(Scene-based reasoning lines)
* start *

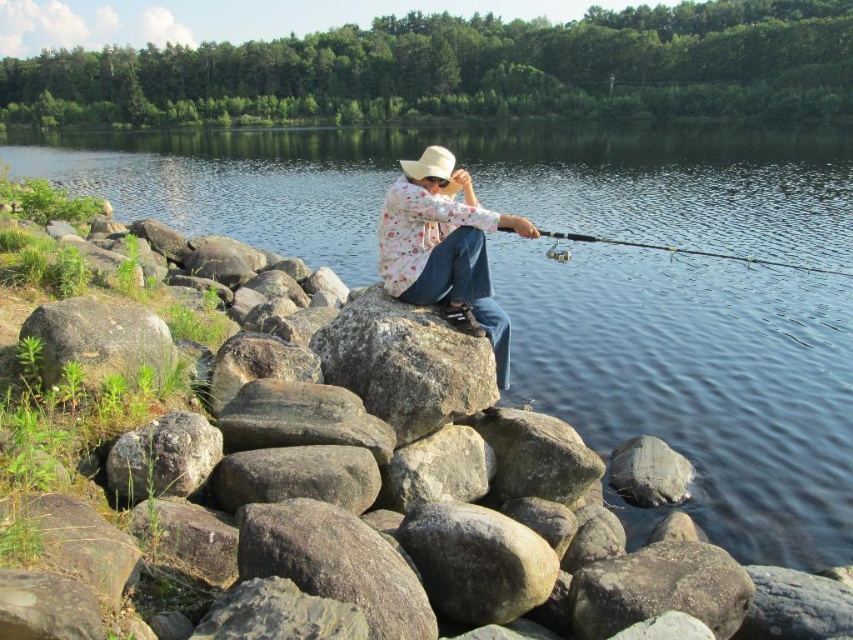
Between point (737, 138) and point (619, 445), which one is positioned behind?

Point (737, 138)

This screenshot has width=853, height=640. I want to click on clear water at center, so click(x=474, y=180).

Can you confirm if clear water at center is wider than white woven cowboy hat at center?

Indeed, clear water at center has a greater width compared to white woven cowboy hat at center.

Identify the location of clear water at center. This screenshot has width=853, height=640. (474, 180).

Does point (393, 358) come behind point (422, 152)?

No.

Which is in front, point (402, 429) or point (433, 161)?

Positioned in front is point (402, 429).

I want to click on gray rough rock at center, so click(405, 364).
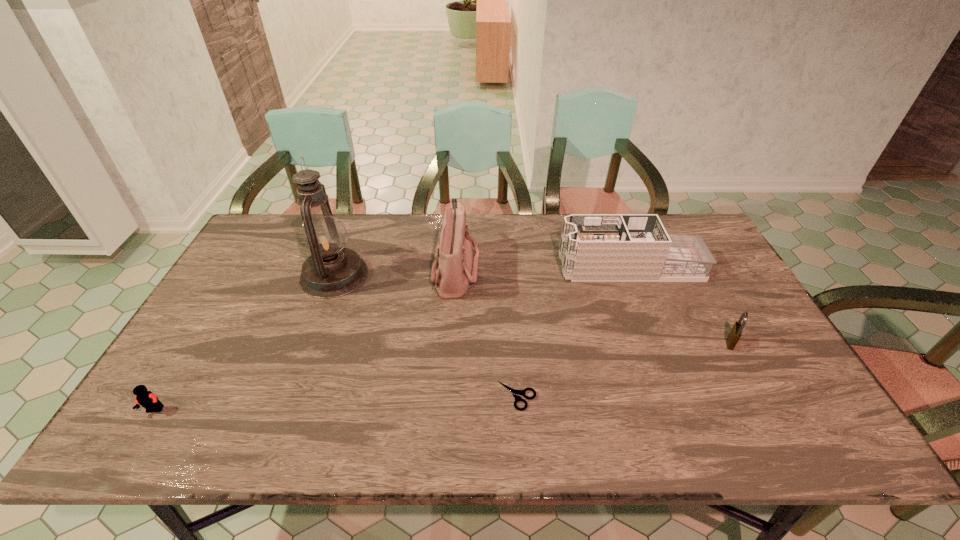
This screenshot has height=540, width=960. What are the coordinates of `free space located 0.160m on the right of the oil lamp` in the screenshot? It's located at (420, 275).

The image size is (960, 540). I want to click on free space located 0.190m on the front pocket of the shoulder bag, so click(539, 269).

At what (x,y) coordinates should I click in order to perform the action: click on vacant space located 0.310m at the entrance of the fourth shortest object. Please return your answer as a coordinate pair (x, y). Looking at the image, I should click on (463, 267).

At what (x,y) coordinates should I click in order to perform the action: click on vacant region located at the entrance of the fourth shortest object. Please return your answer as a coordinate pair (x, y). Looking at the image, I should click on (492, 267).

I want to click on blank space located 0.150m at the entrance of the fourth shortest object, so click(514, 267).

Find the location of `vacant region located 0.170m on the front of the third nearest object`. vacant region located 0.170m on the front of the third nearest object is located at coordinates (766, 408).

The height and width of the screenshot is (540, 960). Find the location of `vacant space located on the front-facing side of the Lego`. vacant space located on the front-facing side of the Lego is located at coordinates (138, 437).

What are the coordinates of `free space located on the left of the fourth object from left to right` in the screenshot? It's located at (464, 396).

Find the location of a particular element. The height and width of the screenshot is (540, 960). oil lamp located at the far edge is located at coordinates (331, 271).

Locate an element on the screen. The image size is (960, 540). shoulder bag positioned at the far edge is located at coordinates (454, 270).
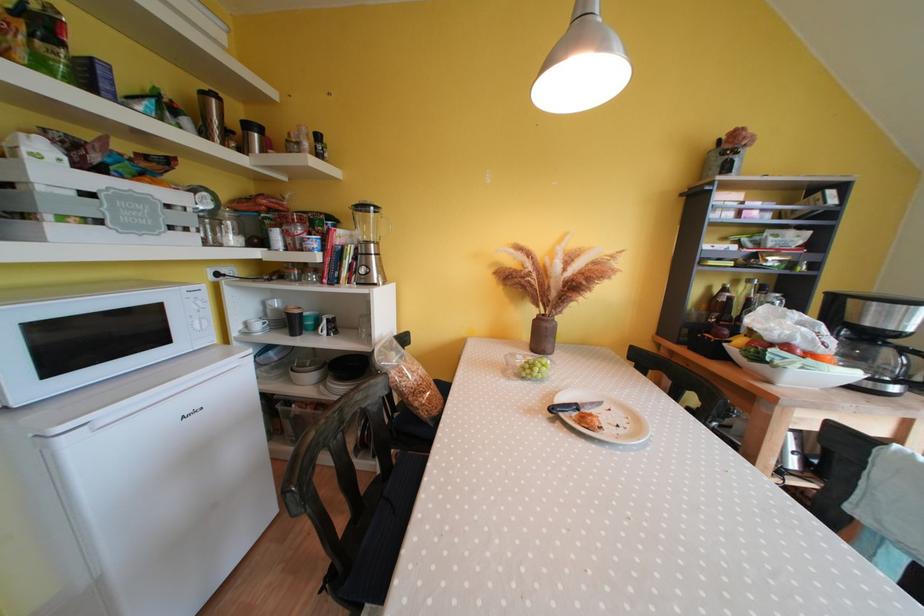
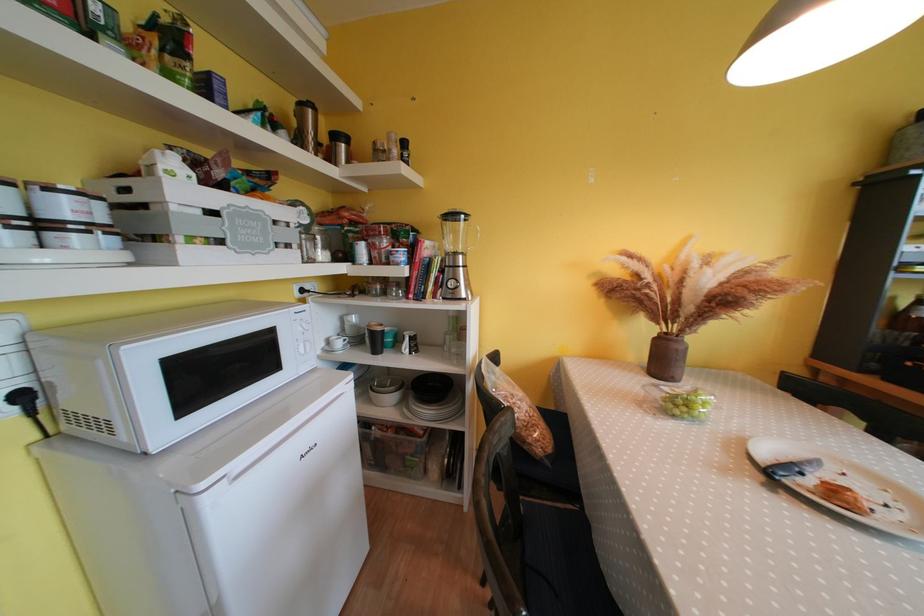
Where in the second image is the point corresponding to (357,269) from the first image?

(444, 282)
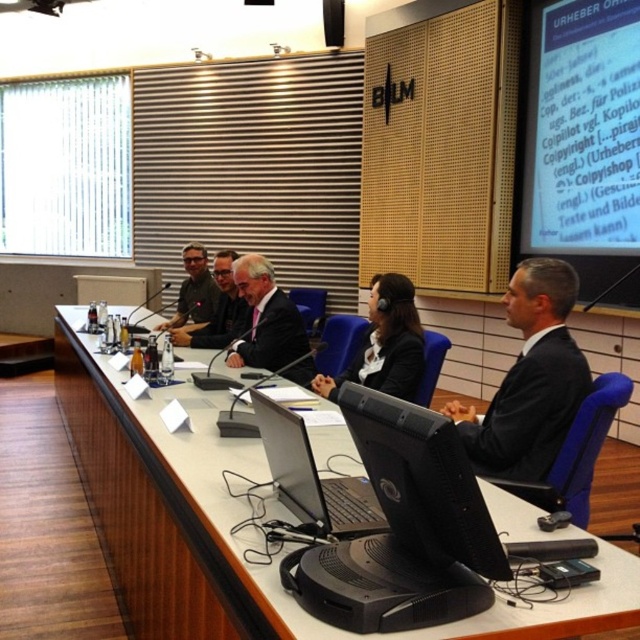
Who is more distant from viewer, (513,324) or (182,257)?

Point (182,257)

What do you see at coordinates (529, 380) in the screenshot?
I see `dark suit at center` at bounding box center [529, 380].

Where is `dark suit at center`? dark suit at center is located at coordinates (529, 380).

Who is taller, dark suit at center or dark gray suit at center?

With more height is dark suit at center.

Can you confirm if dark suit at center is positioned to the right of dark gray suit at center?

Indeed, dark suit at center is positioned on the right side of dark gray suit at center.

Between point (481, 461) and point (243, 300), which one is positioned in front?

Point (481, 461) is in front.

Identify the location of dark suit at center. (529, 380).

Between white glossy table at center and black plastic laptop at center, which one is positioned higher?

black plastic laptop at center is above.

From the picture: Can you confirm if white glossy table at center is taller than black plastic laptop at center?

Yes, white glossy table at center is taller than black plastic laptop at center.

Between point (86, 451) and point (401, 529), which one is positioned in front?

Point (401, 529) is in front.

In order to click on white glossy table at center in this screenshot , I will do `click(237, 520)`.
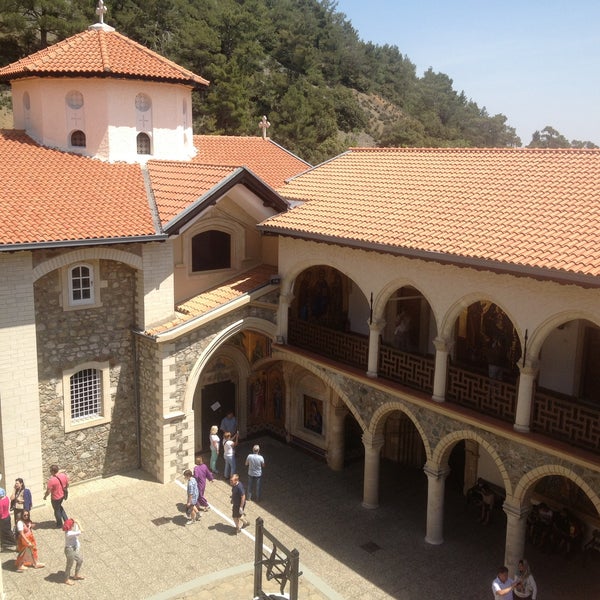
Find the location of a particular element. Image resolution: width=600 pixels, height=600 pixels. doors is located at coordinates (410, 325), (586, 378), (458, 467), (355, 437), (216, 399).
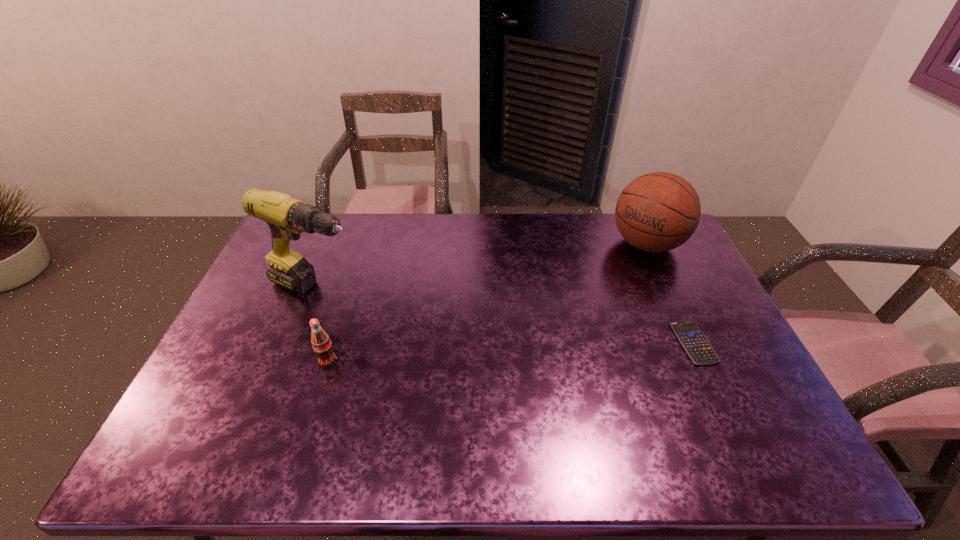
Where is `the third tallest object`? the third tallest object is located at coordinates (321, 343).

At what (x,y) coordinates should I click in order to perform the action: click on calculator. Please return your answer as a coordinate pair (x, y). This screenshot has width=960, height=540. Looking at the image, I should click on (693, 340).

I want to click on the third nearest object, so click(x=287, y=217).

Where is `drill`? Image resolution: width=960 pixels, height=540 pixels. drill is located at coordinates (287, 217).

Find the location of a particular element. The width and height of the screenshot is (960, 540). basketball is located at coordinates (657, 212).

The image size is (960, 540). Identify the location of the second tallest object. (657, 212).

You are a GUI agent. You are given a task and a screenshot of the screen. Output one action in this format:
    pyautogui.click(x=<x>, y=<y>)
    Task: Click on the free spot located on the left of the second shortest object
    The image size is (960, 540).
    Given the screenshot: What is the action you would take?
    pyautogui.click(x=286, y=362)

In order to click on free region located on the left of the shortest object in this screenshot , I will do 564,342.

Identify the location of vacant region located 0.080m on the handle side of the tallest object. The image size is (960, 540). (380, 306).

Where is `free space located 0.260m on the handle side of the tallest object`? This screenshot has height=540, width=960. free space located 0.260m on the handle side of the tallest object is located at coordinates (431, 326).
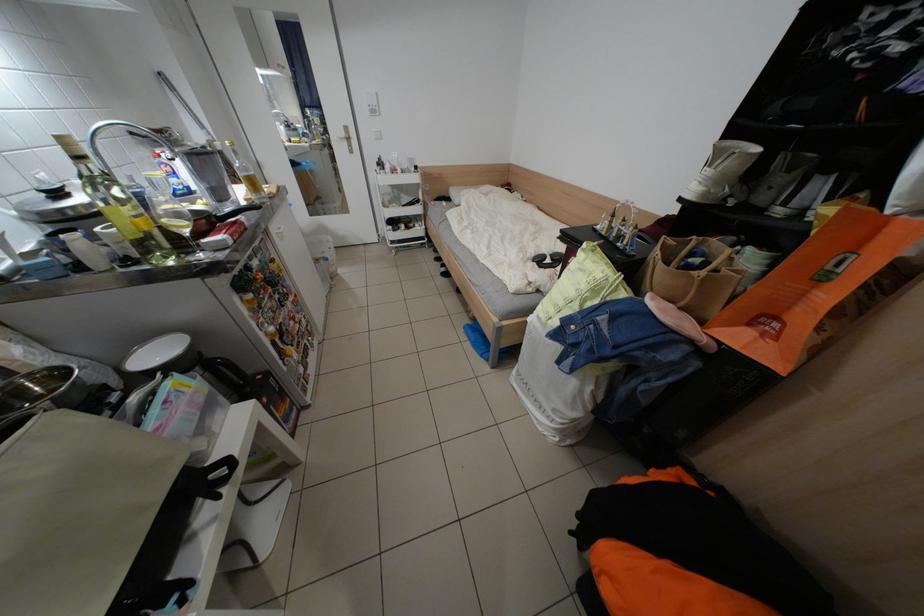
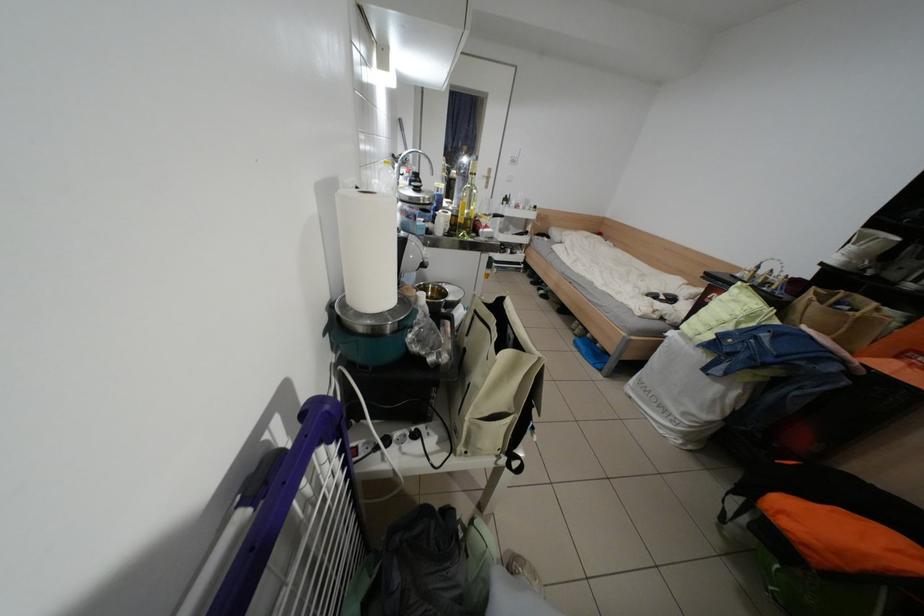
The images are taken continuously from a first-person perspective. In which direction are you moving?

* end *

WHAT IS REQUIRED:
Which lines above contain the word "confirm"? Copy out each of them, matching case exactly.

TASK RESPONSE:
Can you confirm if clear water at center is wider than white woven cowboy hat at center?
Can you confirm if dark suit at center is positioned to the right of dark gray suit at center?
From the picture: Can you confirm if white glossy table at center is taller than black plastic laptop at center?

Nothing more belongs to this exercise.